Task directions: Nothing outside the range is wanted. Repeat exactly the lines below from the one with "insert: kapsułka (fioletowy)" through the one with "move: rakieta (fioletowy)".
===== Study material =====
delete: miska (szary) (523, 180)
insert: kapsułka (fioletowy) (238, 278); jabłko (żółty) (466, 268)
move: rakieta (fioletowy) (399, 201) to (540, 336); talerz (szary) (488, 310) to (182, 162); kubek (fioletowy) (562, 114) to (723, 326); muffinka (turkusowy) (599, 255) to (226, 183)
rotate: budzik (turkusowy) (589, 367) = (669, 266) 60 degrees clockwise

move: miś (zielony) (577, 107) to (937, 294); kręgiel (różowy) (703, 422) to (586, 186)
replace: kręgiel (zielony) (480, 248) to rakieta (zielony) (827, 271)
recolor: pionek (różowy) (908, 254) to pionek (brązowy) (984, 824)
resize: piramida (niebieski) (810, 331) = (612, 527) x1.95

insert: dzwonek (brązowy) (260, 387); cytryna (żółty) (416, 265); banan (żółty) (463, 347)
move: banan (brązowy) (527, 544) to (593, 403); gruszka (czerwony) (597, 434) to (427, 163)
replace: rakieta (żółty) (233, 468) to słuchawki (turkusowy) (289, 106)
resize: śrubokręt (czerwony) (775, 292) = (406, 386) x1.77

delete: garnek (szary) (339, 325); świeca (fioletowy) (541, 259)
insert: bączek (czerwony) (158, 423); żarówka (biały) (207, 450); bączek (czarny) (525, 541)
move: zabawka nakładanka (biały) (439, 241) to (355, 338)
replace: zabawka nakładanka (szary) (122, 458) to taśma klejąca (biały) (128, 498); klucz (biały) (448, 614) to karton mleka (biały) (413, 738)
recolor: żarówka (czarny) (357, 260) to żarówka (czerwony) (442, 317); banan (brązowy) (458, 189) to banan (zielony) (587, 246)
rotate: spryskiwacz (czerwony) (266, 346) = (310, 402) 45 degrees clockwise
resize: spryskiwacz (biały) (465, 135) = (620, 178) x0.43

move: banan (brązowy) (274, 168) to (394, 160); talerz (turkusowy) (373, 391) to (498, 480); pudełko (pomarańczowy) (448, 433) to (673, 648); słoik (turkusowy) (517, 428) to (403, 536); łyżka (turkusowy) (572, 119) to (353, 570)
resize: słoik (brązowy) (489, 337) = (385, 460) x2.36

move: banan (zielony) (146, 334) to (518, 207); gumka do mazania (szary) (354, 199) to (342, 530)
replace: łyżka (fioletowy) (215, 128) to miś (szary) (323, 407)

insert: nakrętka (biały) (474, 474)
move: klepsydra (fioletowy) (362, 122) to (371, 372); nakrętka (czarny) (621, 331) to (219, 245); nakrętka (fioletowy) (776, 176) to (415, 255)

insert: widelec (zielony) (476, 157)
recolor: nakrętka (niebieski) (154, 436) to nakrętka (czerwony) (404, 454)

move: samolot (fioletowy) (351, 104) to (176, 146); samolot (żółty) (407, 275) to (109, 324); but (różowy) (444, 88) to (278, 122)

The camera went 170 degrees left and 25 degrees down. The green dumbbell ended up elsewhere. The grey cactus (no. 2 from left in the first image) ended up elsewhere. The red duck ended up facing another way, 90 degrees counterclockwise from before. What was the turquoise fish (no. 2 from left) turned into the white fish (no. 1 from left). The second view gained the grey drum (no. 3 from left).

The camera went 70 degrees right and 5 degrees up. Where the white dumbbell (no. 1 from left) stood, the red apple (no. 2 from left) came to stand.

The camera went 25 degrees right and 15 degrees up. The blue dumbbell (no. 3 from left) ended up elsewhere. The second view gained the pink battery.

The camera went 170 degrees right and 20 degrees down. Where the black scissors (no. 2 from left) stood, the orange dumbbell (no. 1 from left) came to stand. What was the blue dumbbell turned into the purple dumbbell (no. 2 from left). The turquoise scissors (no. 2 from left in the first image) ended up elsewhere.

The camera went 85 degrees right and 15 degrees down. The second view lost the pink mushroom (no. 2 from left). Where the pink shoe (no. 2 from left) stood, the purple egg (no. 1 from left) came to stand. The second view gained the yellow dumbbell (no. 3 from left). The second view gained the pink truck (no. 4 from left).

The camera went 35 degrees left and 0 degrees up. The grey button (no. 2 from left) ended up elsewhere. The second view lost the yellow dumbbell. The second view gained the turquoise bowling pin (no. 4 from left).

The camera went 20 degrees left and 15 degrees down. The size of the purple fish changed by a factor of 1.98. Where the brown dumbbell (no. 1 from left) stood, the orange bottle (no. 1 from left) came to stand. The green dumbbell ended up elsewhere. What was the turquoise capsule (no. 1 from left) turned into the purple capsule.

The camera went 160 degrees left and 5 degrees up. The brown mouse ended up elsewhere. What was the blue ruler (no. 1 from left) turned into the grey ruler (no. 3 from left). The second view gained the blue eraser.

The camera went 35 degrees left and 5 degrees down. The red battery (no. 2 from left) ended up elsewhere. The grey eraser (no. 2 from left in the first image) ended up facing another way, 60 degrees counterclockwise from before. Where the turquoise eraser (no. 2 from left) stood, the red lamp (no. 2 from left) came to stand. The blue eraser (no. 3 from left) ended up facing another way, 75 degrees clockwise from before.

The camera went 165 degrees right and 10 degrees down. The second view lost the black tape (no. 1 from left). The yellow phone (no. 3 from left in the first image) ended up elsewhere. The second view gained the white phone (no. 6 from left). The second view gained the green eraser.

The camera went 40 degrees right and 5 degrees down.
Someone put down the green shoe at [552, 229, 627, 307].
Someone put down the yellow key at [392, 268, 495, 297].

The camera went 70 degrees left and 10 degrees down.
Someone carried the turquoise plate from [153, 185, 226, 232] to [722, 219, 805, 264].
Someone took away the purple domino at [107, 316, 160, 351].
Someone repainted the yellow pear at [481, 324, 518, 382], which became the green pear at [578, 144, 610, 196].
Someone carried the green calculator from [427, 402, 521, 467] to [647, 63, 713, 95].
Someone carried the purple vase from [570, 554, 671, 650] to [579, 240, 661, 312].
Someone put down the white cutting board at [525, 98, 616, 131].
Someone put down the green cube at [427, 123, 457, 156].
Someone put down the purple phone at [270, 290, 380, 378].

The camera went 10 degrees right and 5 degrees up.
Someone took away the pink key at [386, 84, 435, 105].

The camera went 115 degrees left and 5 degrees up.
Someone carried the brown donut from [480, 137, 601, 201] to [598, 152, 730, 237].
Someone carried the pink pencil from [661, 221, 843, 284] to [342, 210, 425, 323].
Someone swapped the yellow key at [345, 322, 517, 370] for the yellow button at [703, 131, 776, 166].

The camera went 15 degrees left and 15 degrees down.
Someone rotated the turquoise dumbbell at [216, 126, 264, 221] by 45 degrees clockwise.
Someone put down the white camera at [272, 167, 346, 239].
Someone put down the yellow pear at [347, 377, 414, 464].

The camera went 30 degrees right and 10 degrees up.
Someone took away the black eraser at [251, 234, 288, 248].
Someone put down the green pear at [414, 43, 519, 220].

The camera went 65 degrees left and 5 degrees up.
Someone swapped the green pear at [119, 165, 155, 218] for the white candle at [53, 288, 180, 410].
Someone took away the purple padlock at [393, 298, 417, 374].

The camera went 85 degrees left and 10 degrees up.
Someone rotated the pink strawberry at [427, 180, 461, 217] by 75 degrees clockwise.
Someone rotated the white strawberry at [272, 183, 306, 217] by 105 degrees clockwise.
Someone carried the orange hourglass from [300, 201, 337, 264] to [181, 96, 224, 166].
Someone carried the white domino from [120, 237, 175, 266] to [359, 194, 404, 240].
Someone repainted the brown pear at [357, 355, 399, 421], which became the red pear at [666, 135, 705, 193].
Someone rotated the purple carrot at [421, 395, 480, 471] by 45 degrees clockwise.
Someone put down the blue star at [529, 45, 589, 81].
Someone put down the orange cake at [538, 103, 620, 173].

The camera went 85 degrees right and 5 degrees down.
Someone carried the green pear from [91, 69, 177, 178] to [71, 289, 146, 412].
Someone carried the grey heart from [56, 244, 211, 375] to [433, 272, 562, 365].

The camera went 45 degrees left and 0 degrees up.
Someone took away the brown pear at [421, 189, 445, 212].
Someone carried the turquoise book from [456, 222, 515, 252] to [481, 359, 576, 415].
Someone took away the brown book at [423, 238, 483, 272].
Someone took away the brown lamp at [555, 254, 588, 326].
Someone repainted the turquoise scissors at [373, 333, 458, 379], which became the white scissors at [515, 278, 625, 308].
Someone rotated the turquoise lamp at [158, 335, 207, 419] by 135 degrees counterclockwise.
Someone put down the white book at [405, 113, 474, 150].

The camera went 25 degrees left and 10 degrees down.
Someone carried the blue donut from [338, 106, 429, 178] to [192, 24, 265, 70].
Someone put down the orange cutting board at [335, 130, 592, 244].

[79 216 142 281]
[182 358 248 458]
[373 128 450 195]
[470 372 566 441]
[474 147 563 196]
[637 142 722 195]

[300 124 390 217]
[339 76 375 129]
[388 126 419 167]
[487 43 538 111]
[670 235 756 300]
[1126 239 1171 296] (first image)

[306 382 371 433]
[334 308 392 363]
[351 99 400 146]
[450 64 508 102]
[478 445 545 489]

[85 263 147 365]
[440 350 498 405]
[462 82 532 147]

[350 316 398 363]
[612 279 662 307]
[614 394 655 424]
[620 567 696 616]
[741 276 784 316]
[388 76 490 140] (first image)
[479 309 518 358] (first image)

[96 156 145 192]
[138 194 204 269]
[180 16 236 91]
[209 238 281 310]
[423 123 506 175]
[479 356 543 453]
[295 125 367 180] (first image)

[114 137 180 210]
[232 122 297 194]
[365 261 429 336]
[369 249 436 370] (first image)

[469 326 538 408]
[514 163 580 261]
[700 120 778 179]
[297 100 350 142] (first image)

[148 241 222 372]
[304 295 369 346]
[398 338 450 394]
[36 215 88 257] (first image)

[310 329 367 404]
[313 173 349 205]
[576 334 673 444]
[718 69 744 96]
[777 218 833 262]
=====
Solved exercise:
insert: kapsułka (fioletowy) (238, 278); jabłko (żółty) (466, 268)
move: rakieta (fioletowy) (399, 201) to (540, 336); talerz (szary) (488, 310) to (182, 162); kubek (fioletowy) (562, 114) to (723, 326); muffinka (turkusowy) (599, 255) to (226, 183)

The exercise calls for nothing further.